ASSIGNMENT: Make a tally of the lines in the records that include the string "lamp", and give only that number.

DATA PROVIDED:
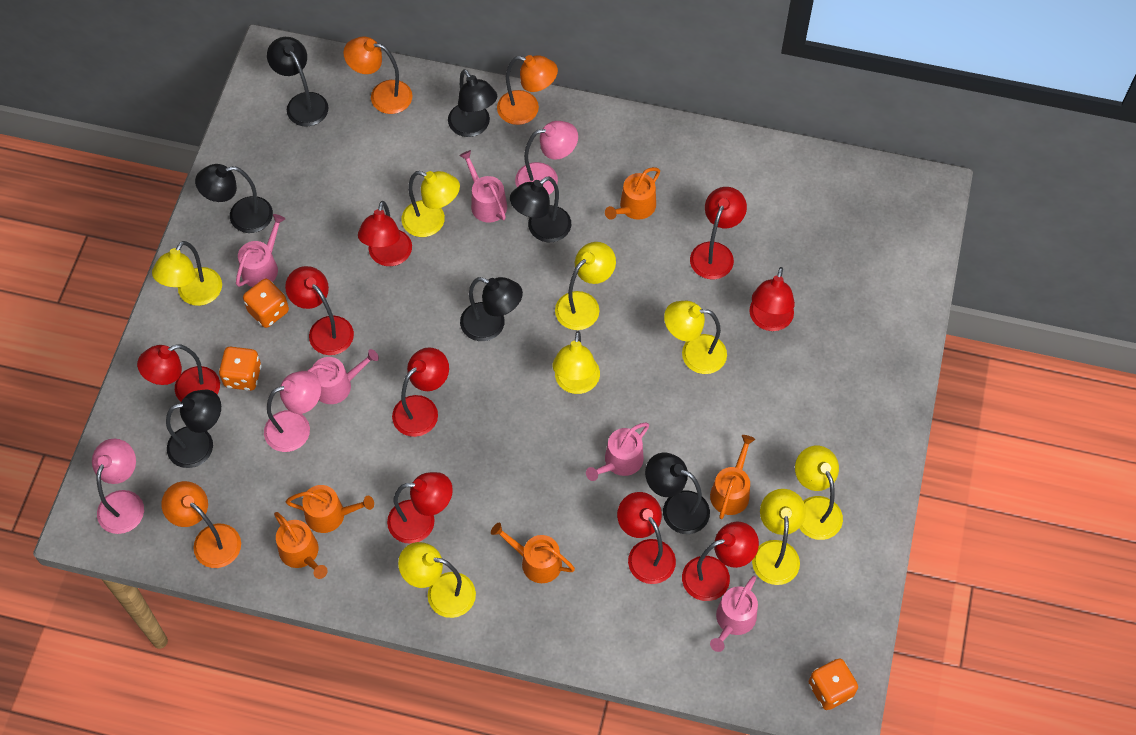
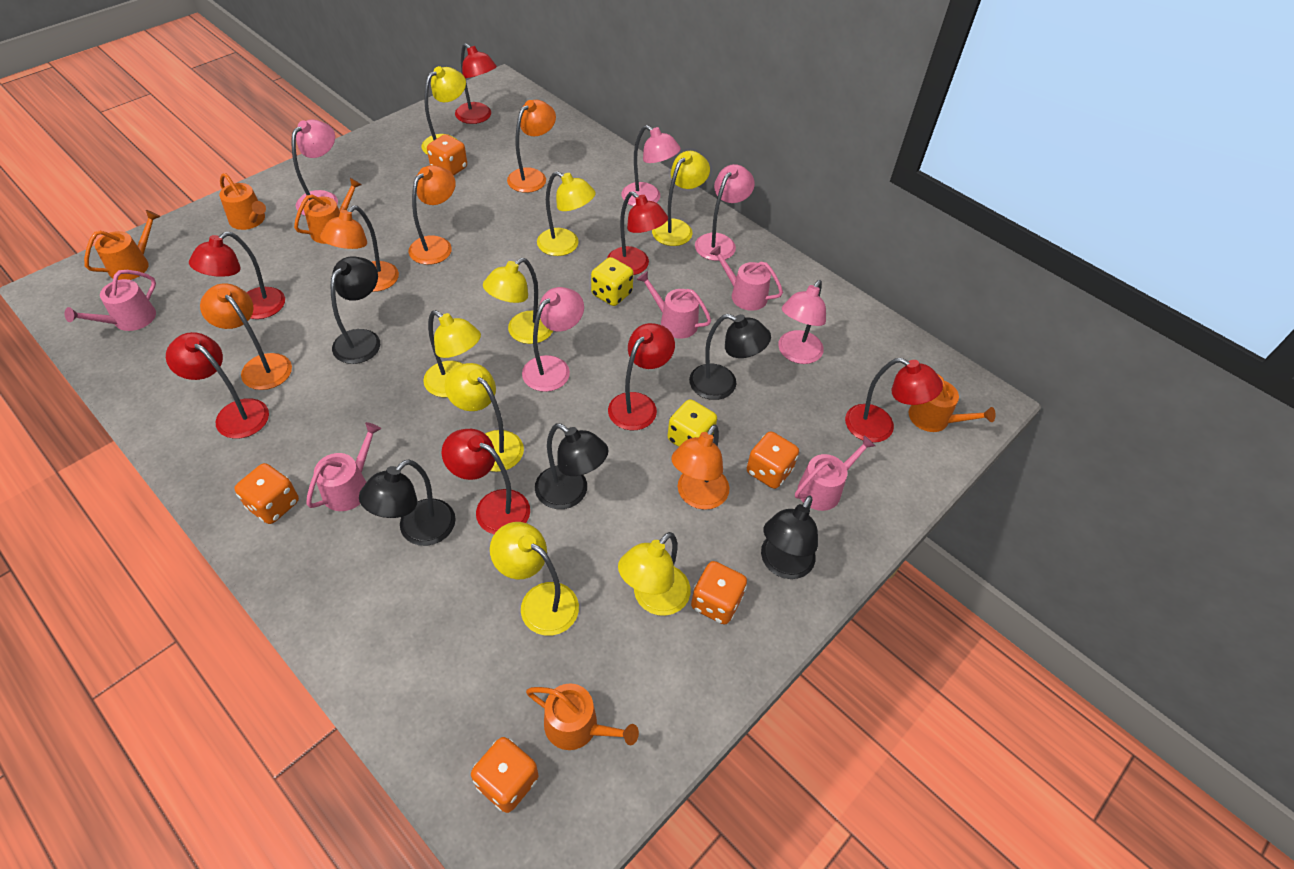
black lamp: 7 -> 5
orange dice: 3 -> 5
orange lamp: 3 -> 5
pink lamp: 3 -> 5
red lamp: 9 -> 7
yellow dice: 0 -> 2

SOLUTION TO THE PROBLEM: 4